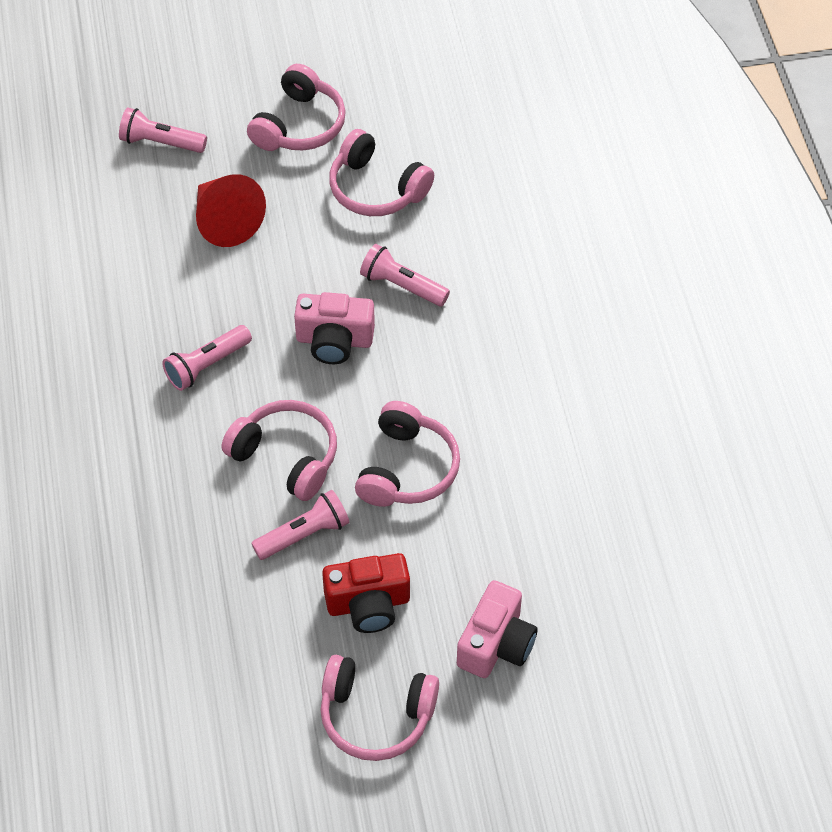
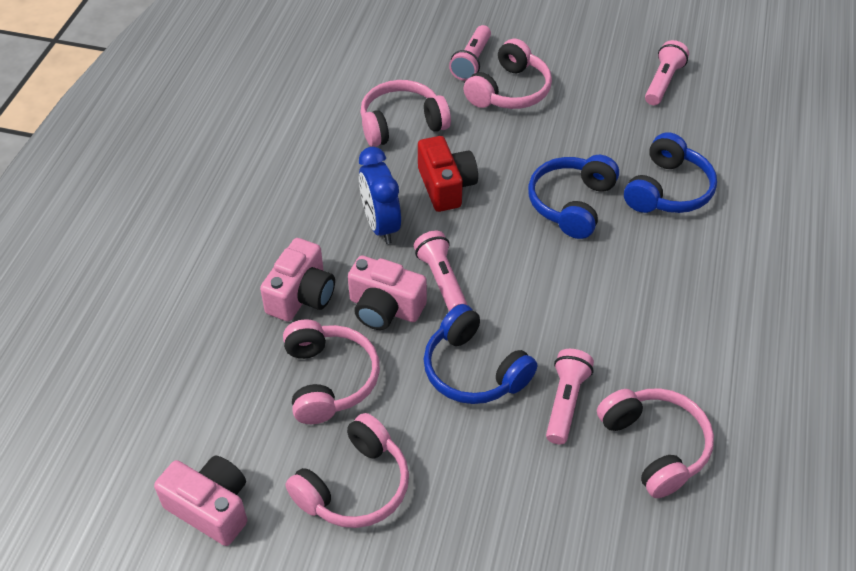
blue clock: 0 -> 1
blue headphones: 0 -> 3
pink camera: 2 -> 3
red cone: 1 -> 0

——————

Word for word, reproduce the listing above; no image should be carried over.

▸ Solution to the exercise
blue clock: 0 -> 1
blue headphones: 0 -> 3
pink camera: 2 -> 3
red cone: 1 -> 0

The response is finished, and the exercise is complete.